→ AIM OF THE TASK:
All of the data, except its images, should be set down exactly as it appears.

→ DATA SECTION:
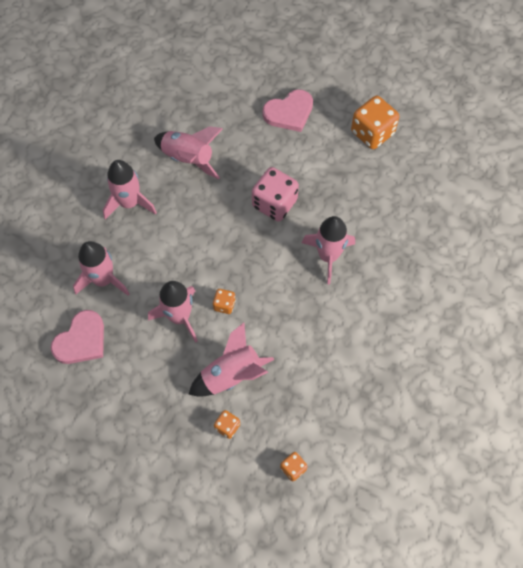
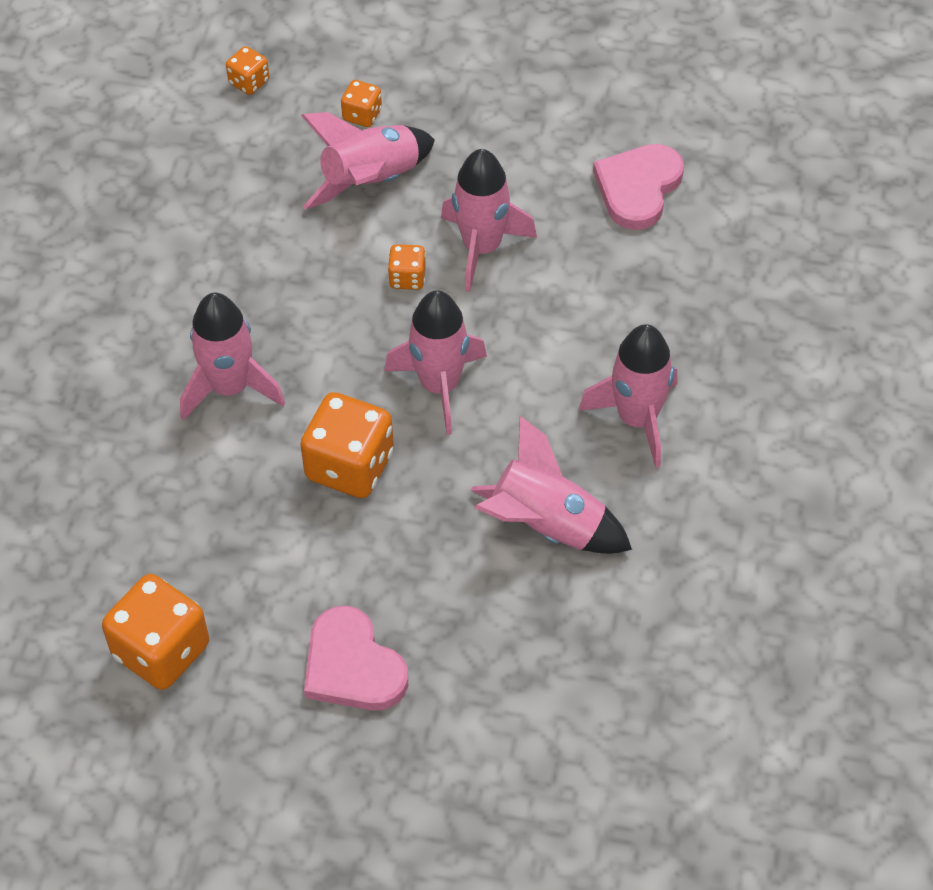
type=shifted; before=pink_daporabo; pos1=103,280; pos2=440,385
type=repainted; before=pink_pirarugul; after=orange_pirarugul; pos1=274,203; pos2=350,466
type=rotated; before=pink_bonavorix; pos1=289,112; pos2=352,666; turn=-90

→ EXERCISE ANSWER:
type=shifted; before=pink_daporabo; pos1=103,280; pos2=440,385
type=repainted; before=pink_pirarugul; after=orange_pirarugul; pos1=274,203; pos2=350,466
type=rotated; before=pink_bonavorix; pos1=289,112; pos2=352,666; turn=-90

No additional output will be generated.